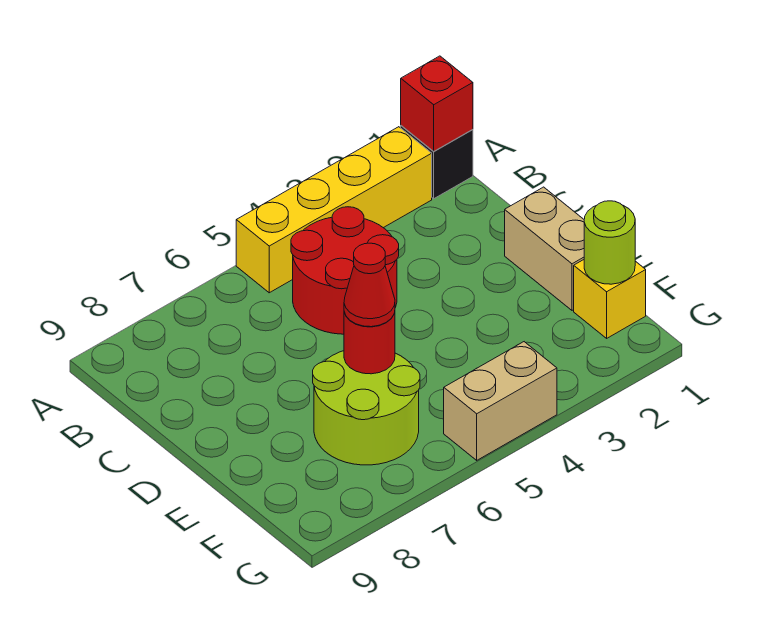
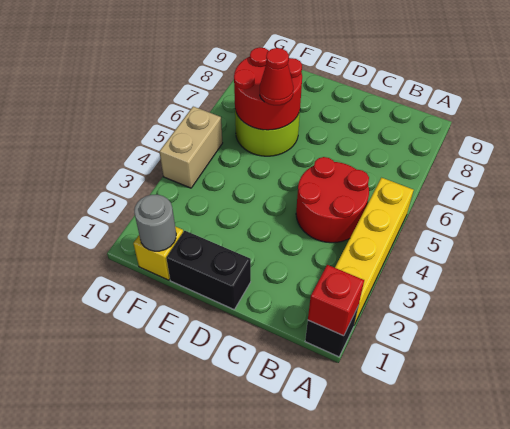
tan 1x2 brick [505,187,584,310] -> black 1x2 brick [166,231,251,309]
red 1x1 round brick [344,312,395,374] -> red 2x2 round brick [234,47,302,130]
lime 1x1 round brick [584,201,635,284] -> grey 1x1 round brick [134,195,176,251]

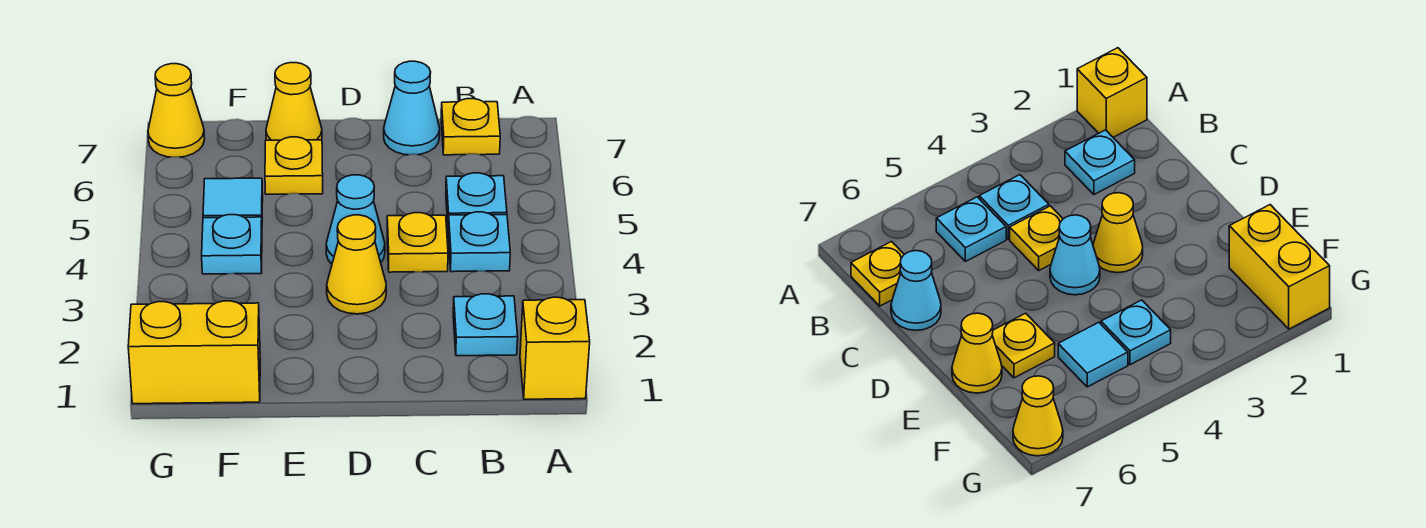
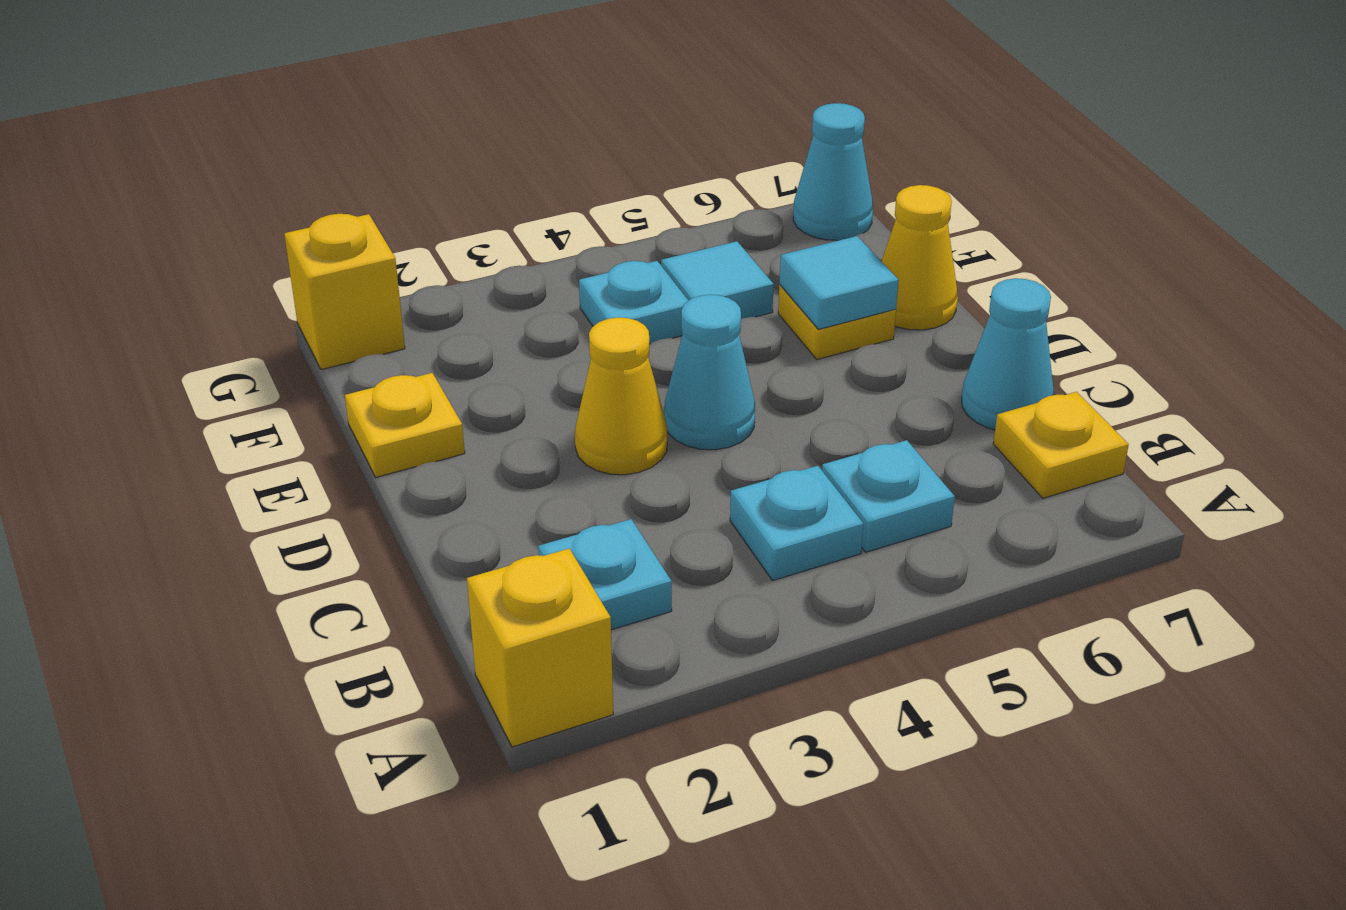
yellow 1x1 plate [387,213,448,272] -> yellow 1x1 plate moved to [345,373,465,477]
none -> cyan 1x1 tile [779,236,899,330]
yellow 1x2 brick [128,301,260,404] -> yellow 1x1 brick [284,214,405,370]
yellow 1x1 cone [148,64,205,157] -> cyan 1x1 cone [793,103,873,240]

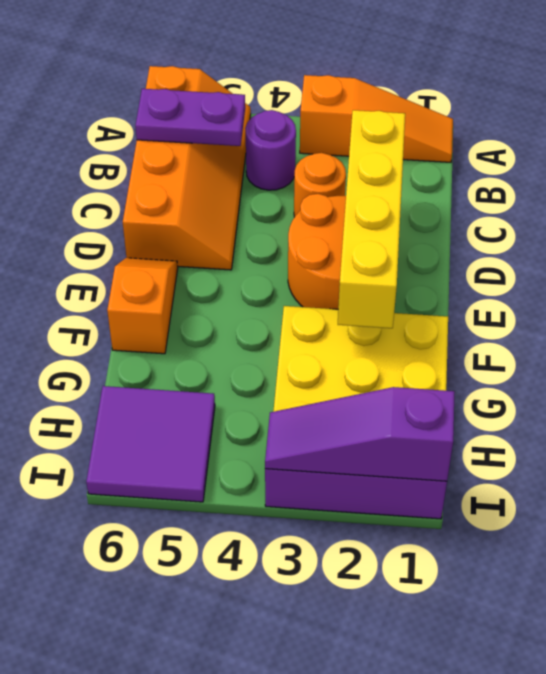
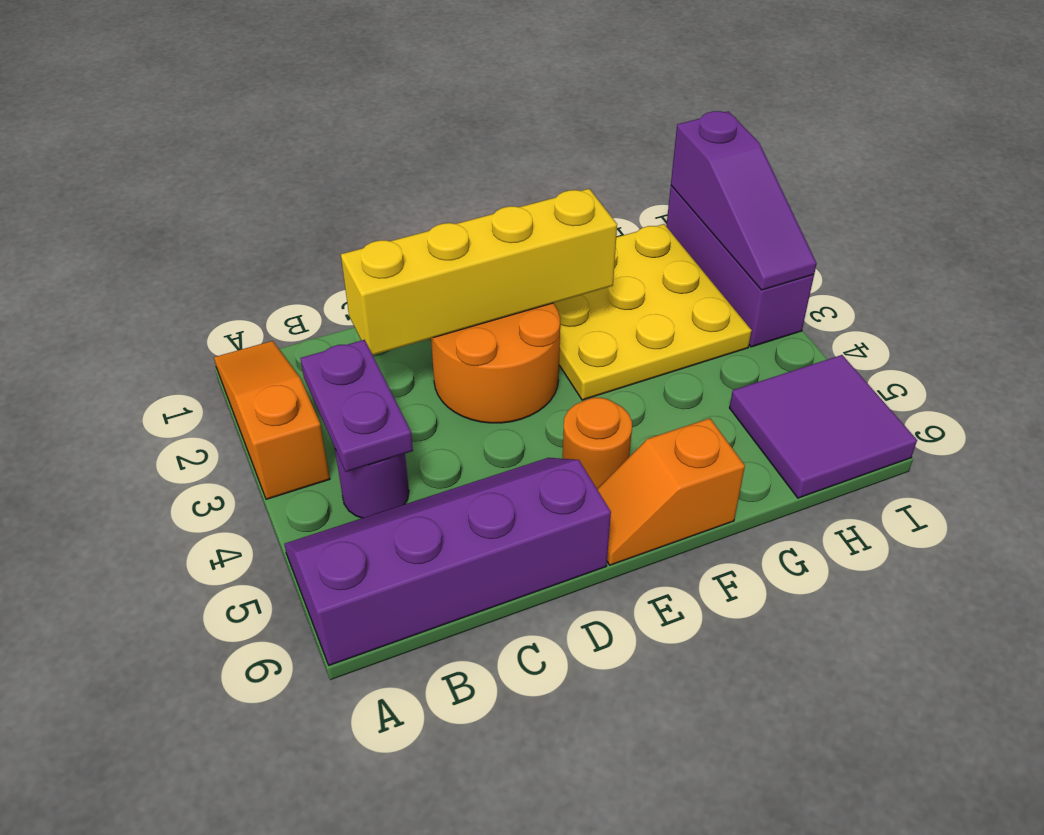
orange 2x4 slope [123,66,251,270] -> purple 2x4 slope [284,458,611,665]
purple 1x2 plate [135,89,245,146] -> purple 1x2 plate moved to [300,340,413,472]
orange 1x1 round brick [294,153,346,217] -> orange 1x1 round brick moved to [563,398,632,489]

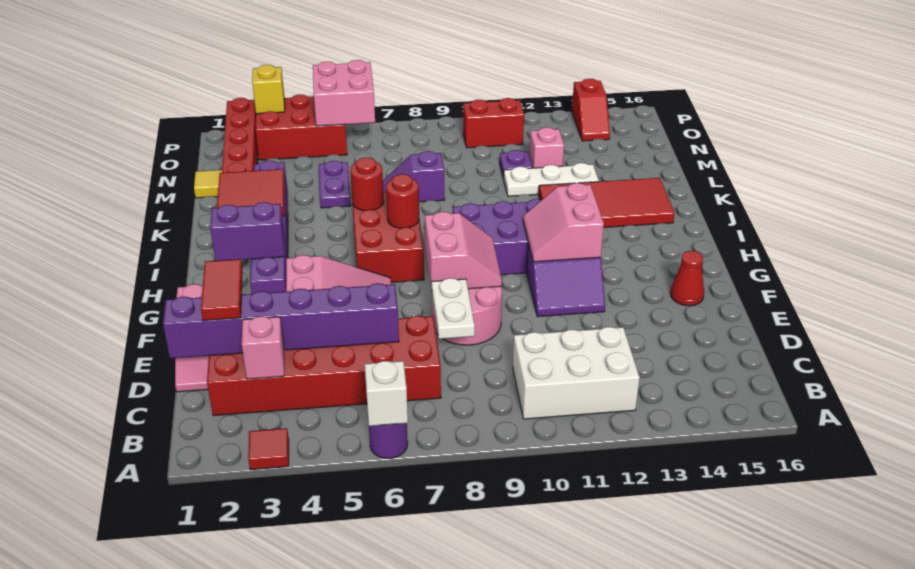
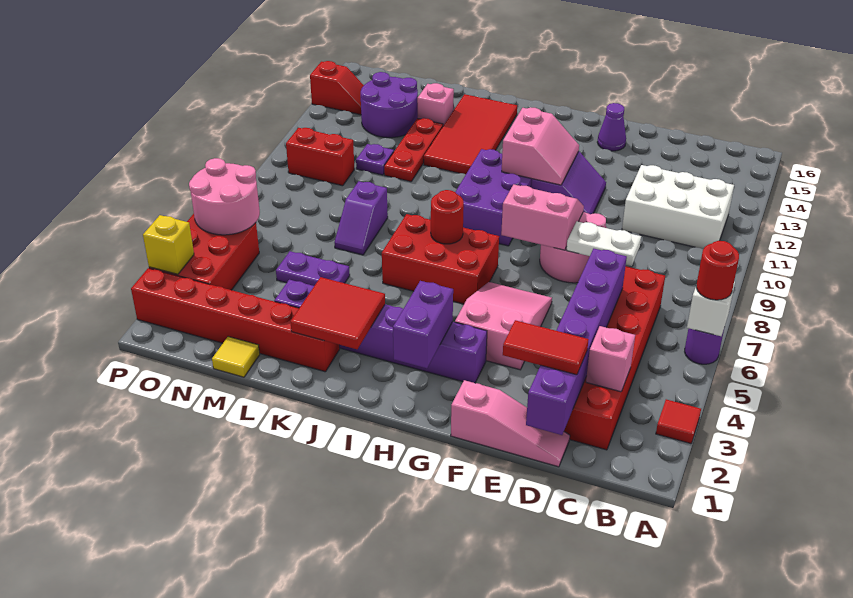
white 2x3 brick [513,327,640,419] -> white 2x3 brick turned to [622,165,734,249]
red 1x1 cone [670,251,704,306] -> purple 1x1 cone [597,103,626,151]
pink 2x2 slope [523,183,604,262] -> pink 2x2 slope turned to [502,108,579,185]
red 1x1 round brick [350,158,384,211] -> red 1x1 round brick moved to [696,241,739,300]
white 1x3 plate [504,163,599,196] -> red 1x3 plate [384,118,443,182]
pink 1x1 brick [529,127,564,168] -> pink 1x1 brick moved to [417,83,454,126]
none -> purple 2x2 round brick [361,72,418,138]
pink 2x2 brick [313,60,375,126] -> pink 2x2 round brick [189,158,260,235]
red 1x2 brick [463,98,524,148] -> red 1x2 brick turned to [286,128,355,186]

--- --- ---

**About this exercise:** An exact copy of the lines above from the one with "red 1x1 round brick [344,312,395,374]" up to and including the one with "red 1x1 round brick [350,158,384,211]" is required; reproduce only those lines, omitting all pictures.

**Answer box:**
red 1x1 round brick [344,312,395,374] -> red 2x2 round brick [234,47,302,130]
lime 1x1 round brick [584,201,635,284] -> grey 1x1 round brick [134,195,176,251]

yellow 1x1 plate [387,213,448,272] -> yellow 1x1 plate moved to [345,373,465,477]
none -> cyan 1x1 tile [779,236,899,330]
yellow 1x2 brick [128,301,260,404] -> yellow 1x1 brick [284,214,405,370]
yellow 1x1 cone [148,64,205,157] -> cyan 1x1 cone [793,103,873,240]

orange 2x4 slope [123,66,251,270] -> purple 2x4 slope [284,458,611,665]
purple 1x2 plate [135,89,245,146] -> purple 1x2 plate moved to [300,340,413,472]
orange 1x1 round brick [294,153,346,217] -> orange 1x1 round brick moved to [563,398,632,489]

white 2x3 brick [513,327,640,419] -> white 2x3 brick turned to [622,165,734,249]
red 1x1 cone [670,251,704,306] -> purple 1x1 cone [597,103,626,151]
pink 2x2 slope [523,183,604,262] -> pink 2x2 slope turned to [502,108,579,185]
red 1x1 round brick [350,158,384,211] -> red 1x1 round brick moved to [696,241,739,300]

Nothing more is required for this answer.